Your instructions
From the line containing "none -> brown slope A6:C6 level 1 top A" down to the line containing "none -> blue plate K2 level 1", copy out the entries below exactly, both lines included, and nothing else; pictures do not belong in the copy.

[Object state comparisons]

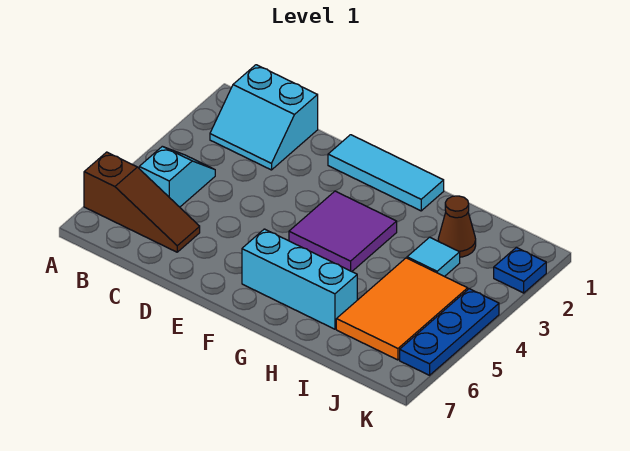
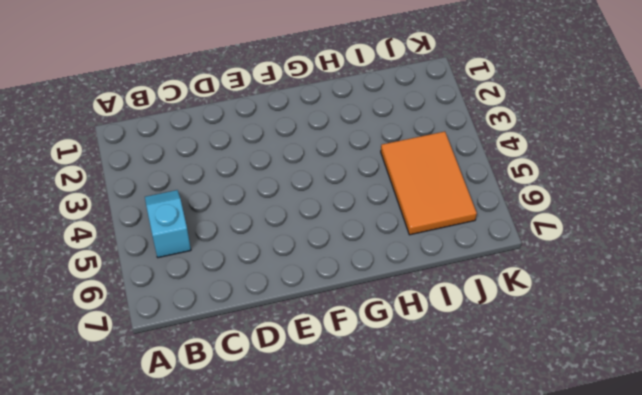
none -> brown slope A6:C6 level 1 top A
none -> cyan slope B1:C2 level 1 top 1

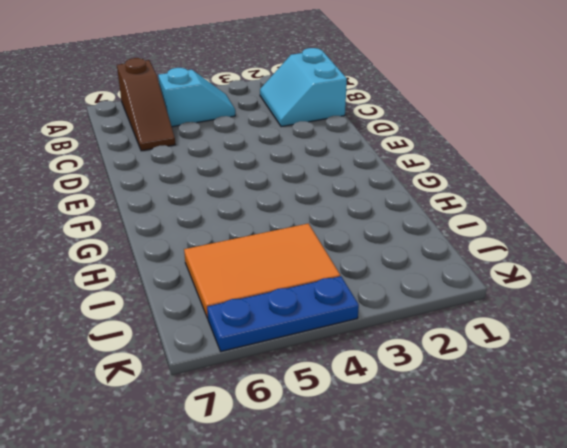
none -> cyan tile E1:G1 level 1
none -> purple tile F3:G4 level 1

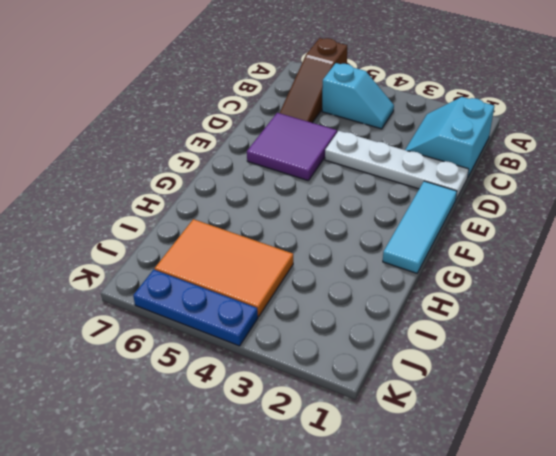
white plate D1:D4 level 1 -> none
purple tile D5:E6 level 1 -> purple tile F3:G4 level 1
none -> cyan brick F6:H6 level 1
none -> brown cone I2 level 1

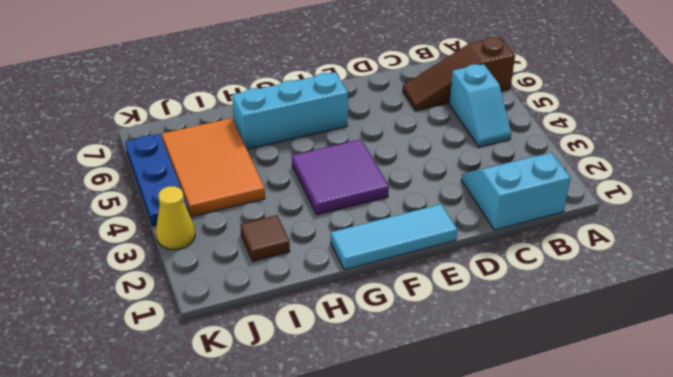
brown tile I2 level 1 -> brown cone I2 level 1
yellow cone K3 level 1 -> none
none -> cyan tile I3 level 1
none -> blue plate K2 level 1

---

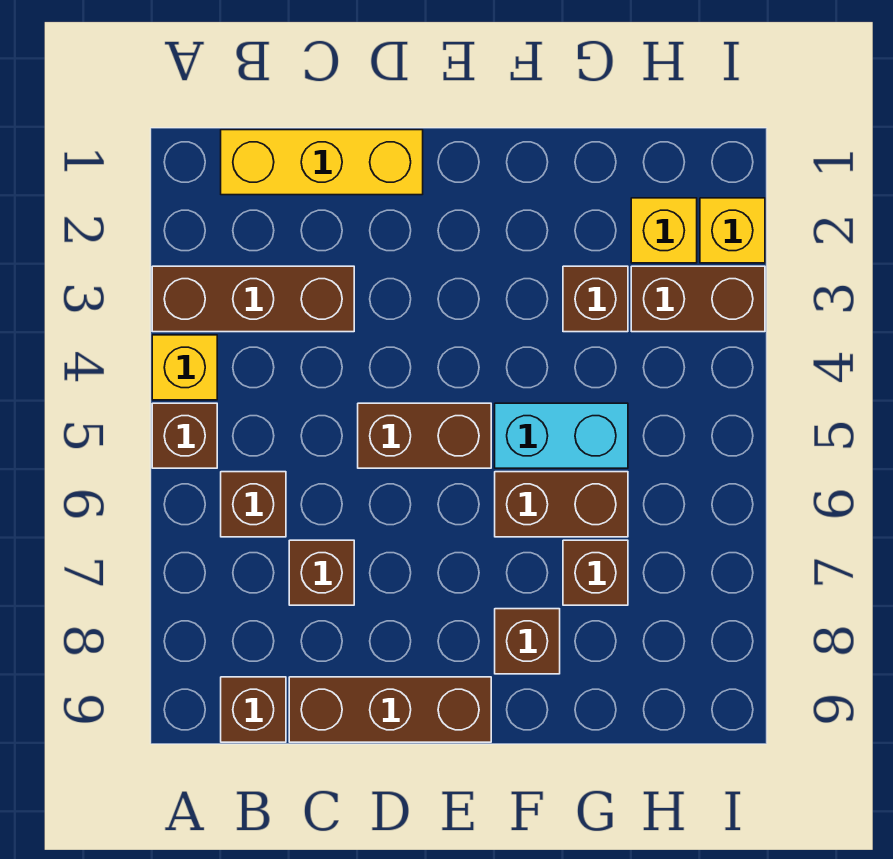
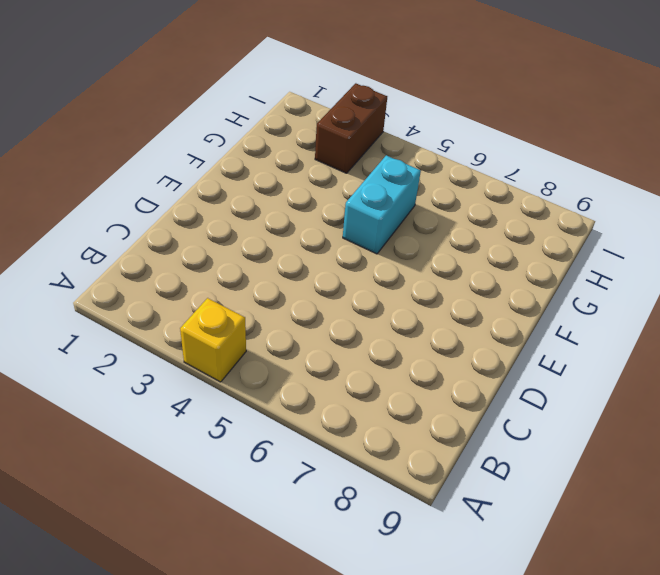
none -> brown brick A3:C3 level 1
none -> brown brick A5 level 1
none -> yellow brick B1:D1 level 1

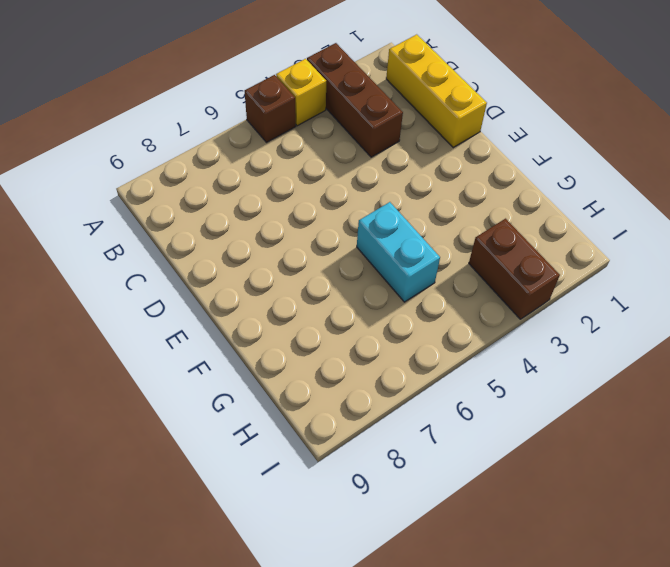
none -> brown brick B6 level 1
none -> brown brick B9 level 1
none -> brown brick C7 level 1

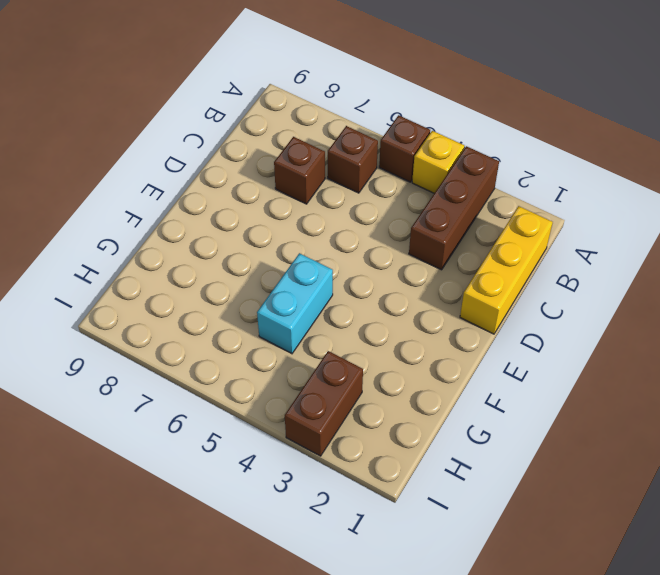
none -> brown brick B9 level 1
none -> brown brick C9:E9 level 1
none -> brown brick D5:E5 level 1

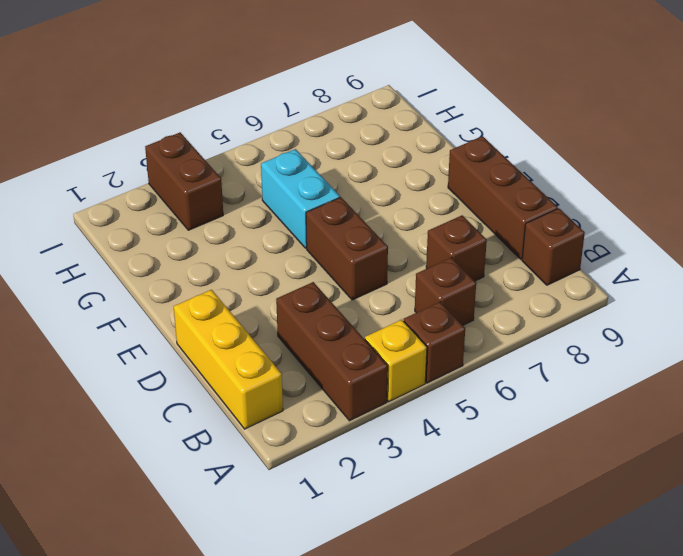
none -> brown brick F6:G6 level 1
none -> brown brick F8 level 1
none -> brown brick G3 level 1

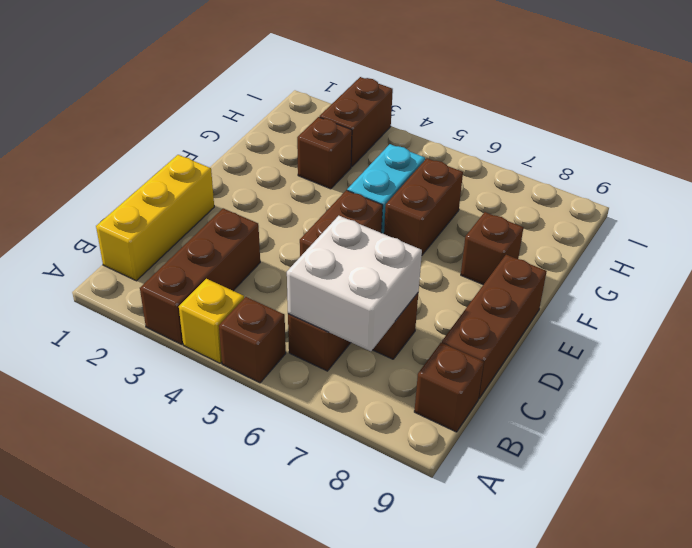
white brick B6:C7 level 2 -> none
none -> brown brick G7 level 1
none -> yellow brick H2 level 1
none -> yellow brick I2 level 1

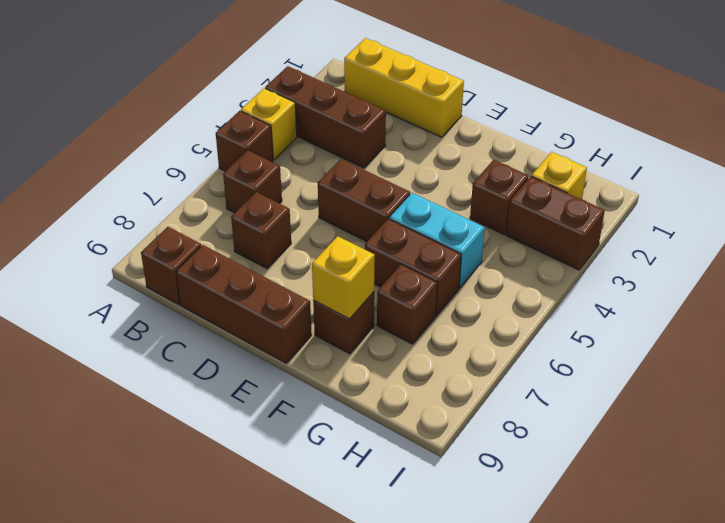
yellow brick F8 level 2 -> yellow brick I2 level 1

Task response
none -> brown slope A6:C6 level 1 top A
none -> cyan slope B1:C2 level 1 top 1

none -> cyan tile E1:G1 level 1
none -> purple tile F3:G4 level 1

white plate D1:D4 level 1 -> none
purple tile D5:E6 level 1 -> purple tile F3:G4 level 1
none -> cyan brick F6:H6 level 1
none -> brown cone I2 level 1

brown tile I2 level 1 -> brown cone I2 level 1
yellow cone K3 level 1 -> none
none -> cyan tile I3 level 1
none -> blue plate K2 level 1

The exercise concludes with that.